* ABOUT THIS TASK: Transcribe each record exactly, but omit pictures.

* EXERCISE INPUT:
/---
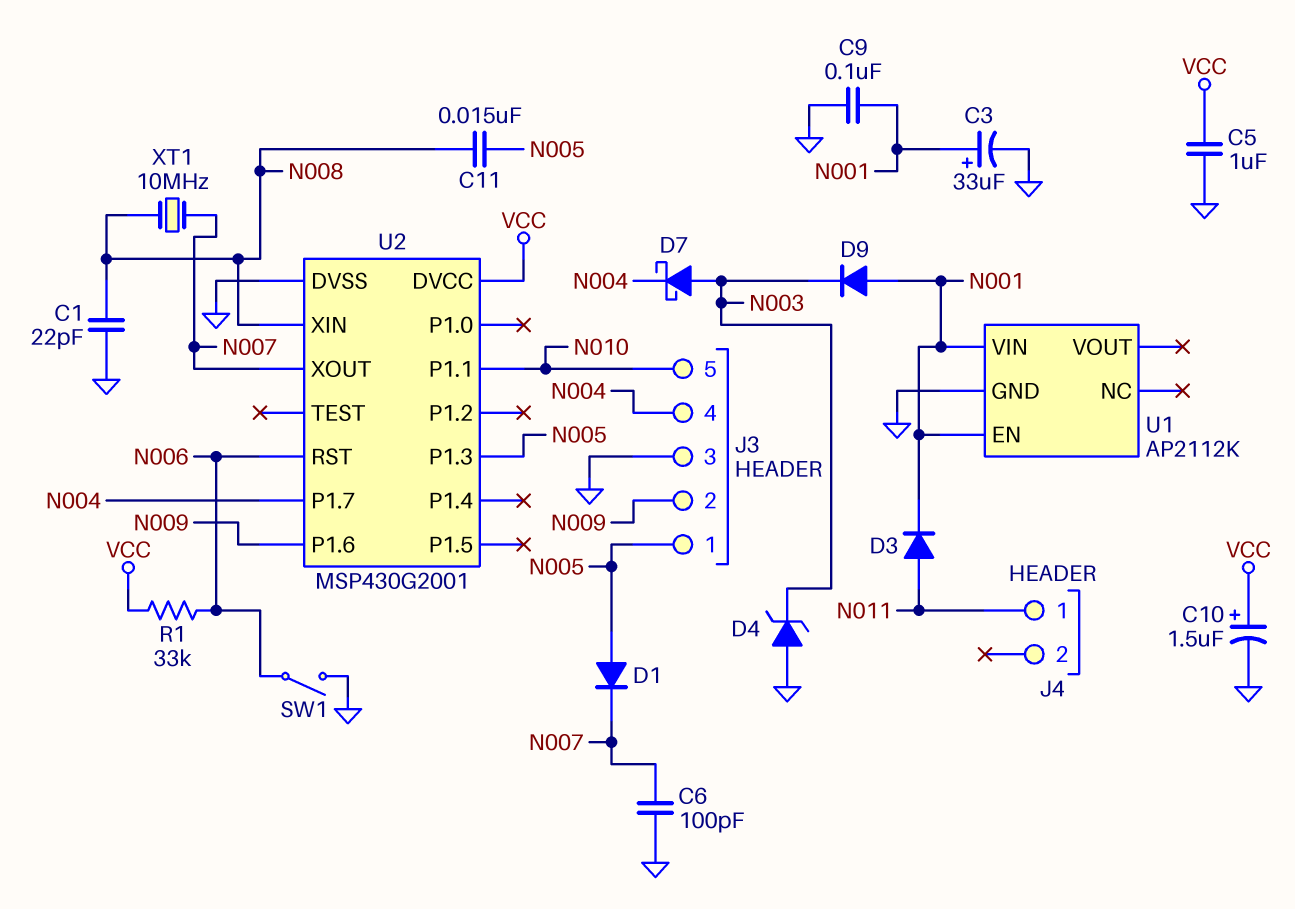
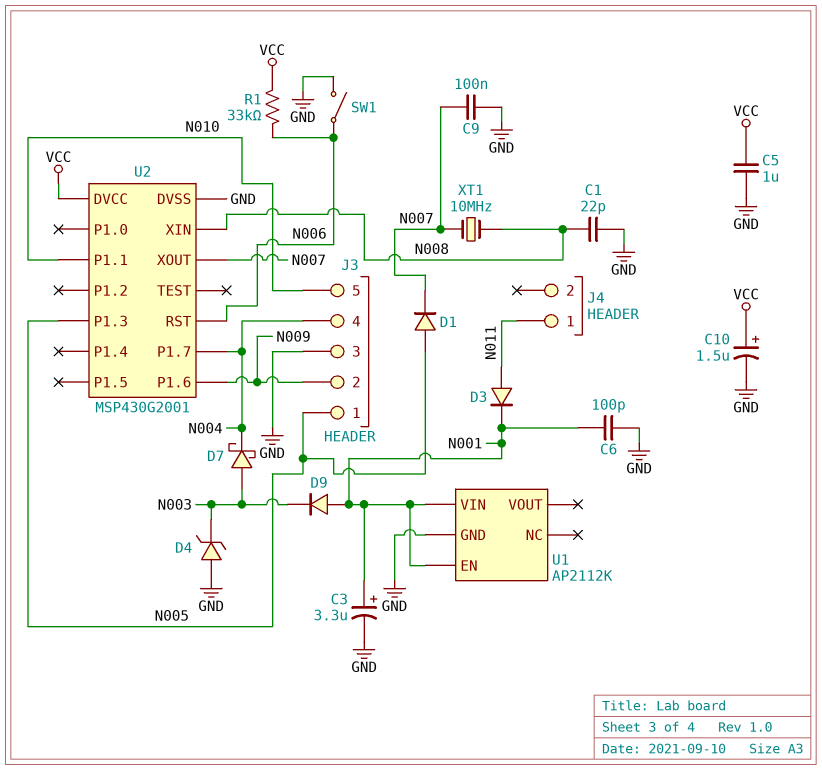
C3: 33uF (plus N001, minus GND) -> 3.3uF (plus N001, minus GND)
C6: 100pF (GND, N007) -> 100pF (GND, N001)
C9: 100nF (GND, N001) -> 100nF (GND, N007)
C11: 15nF (N005, N008) -> none

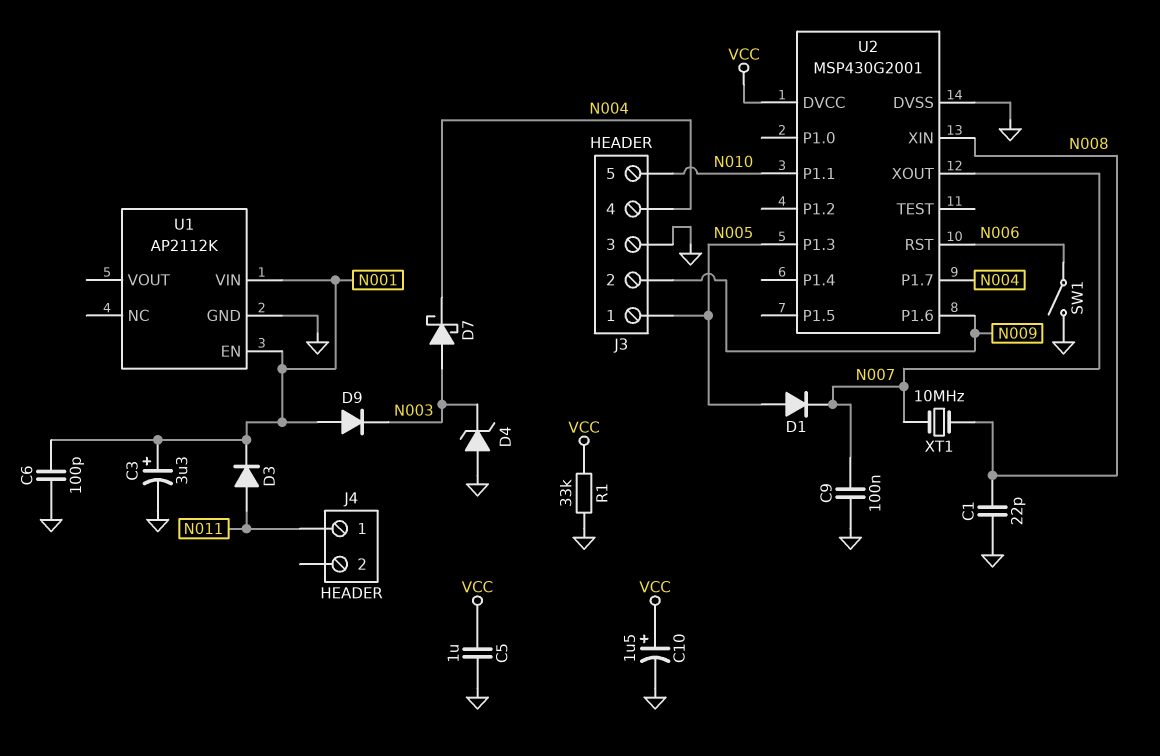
R1: 33k (N006, VCC) -> 33k (GND, VCC)

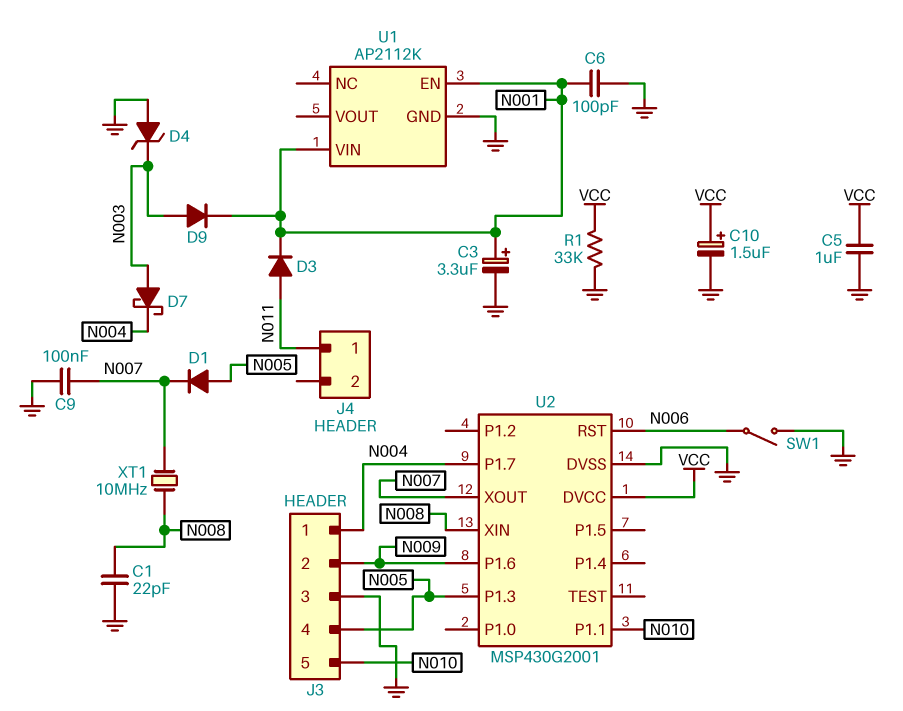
D9: diode (A N001, K N003) -> diode (A N003, K N001)
J3 pin 1: N005 -> N004
J3 pin 4: N004 -> N005

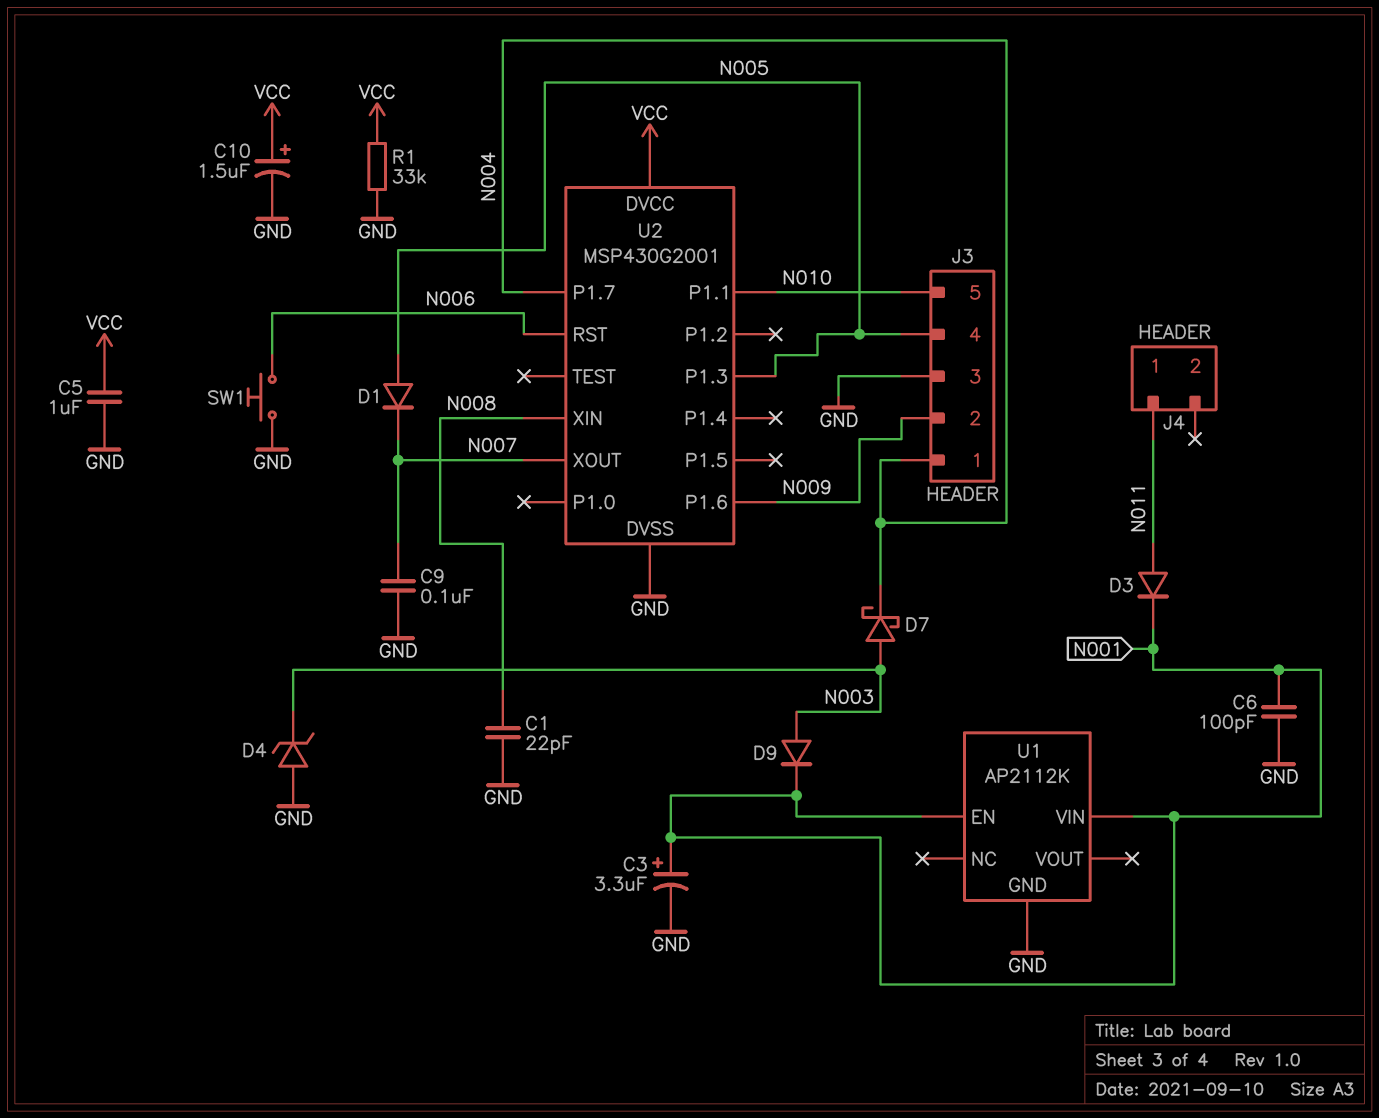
SW1: switch (GND, N006) -> button (GND, N006)
XT1: 10MHz (N007, N008) -> none

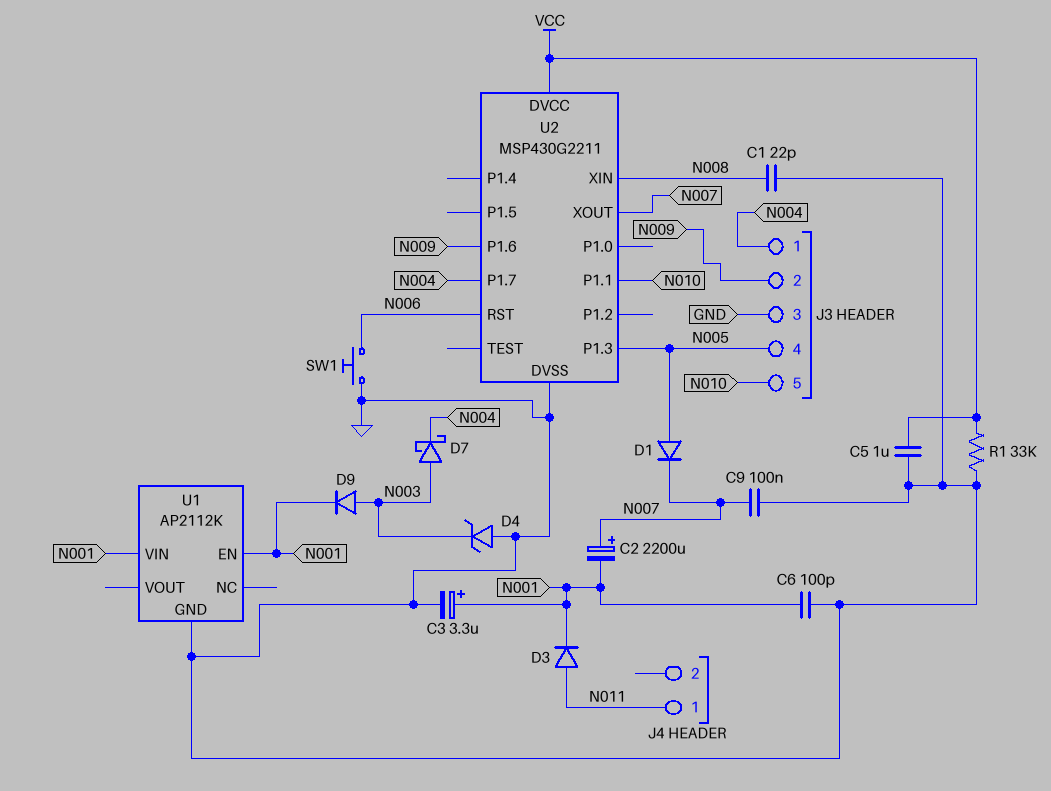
C2: none -> 2200uF (plus N007, minus N001)
C10: 1.5uF (plus VCC, minus GND) -> none
U2: MSP430G2001 -> MSP430G2211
\---
* ANSWER BOX:
C3: 33uF (plus N001, minus GND) -> 3.3uF (plus N001, minus GND)
C6: 100pF (GND, N007) -> 100pF (GND, N001)
C9: 100nF (GND, N001) -> 100nF (GND, N007)
C11: 15nF (N005, N008) -> none

R1: 33k (N006, VCC) -> 33k (GND, VCC)

D9: diode (A N001, K N003) -> diode (A N003, K N001)
J3 pin 1: N005 -> N004
J3 pin 4: N004 -> N005

SW1: switch (GND, N006) -> button (GND, N006)
XT1: 10MHz (N007, N008) -> none

C2: none -> 2200uF (plus N007, minus N001)
C10: 1.5uF (plus VCC, minus GND) -> none
U2: MSP430G2001 -> MSP430G2211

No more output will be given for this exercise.